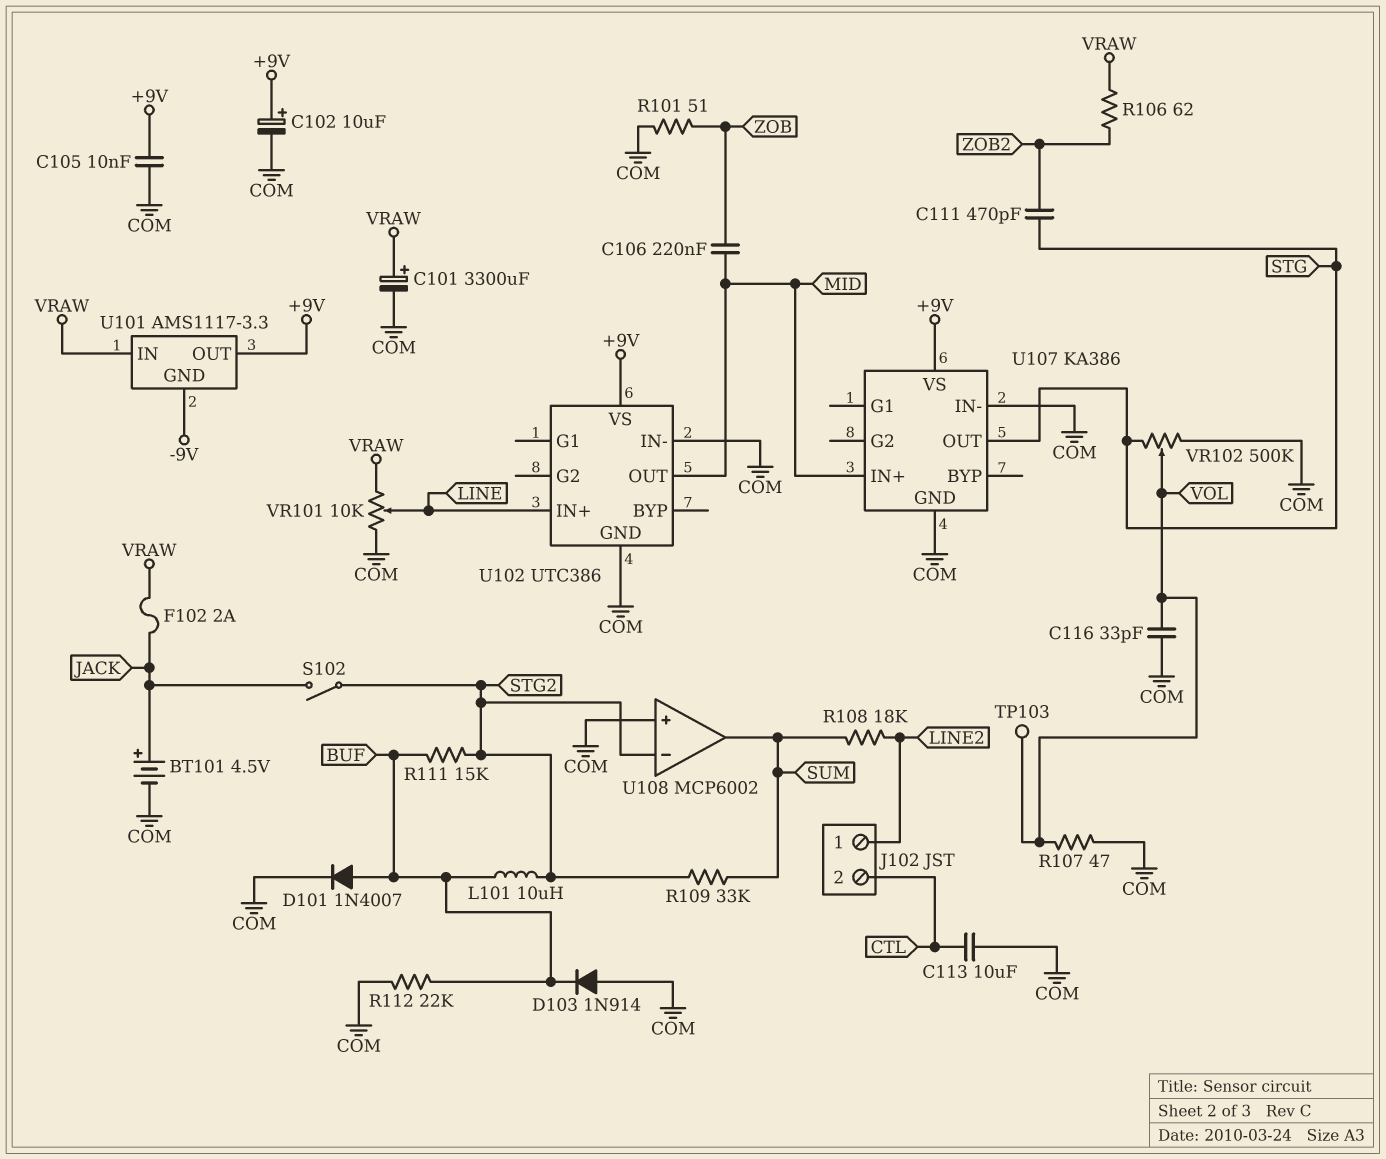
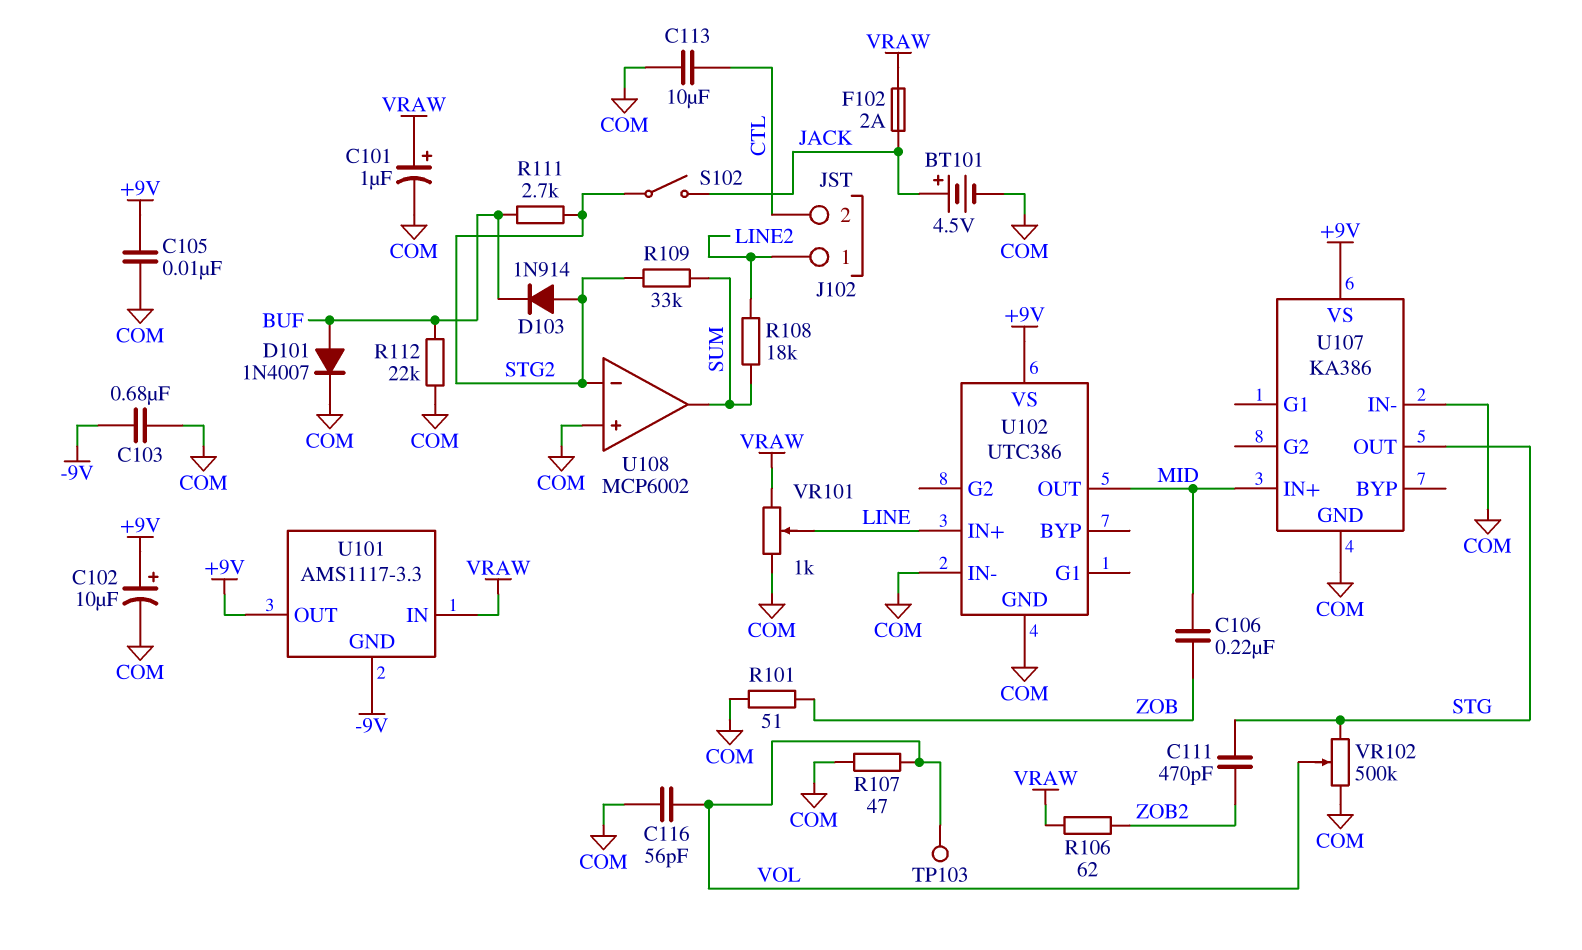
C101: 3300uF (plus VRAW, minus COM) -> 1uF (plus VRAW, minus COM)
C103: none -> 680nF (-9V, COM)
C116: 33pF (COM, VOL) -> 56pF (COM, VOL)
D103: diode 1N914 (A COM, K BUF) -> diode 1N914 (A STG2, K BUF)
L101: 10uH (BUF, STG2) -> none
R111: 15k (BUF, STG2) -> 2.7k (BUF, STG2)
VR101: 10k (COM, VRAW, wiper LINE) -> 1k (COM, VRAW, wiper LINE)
——
» **What is expected**
All of the lines above must be printed again exactly, and no picture may appear in the copy.

» **Answer space**
C101: 3300uF (plus VRAW, minus COM) -> 1uF (plus VRAW, minus COM)
C103: none -> 680nF (-9V, COM)
C116: 33pF (COM, VOL) -> 56pF (COM, VOL)
D103: diode 1N914 (A COM, K BUF) -> diode 1N914 (A STG2, K BUF)
L101: 10uH (BUF, STG2) -> none
R111: 15k (BUF, STG2) -> 2.7k (BUF, STG2)
VR101: 10k (COM, VRAW, wiper LINE) -> 1k (COM, VRAW, wiper LINE)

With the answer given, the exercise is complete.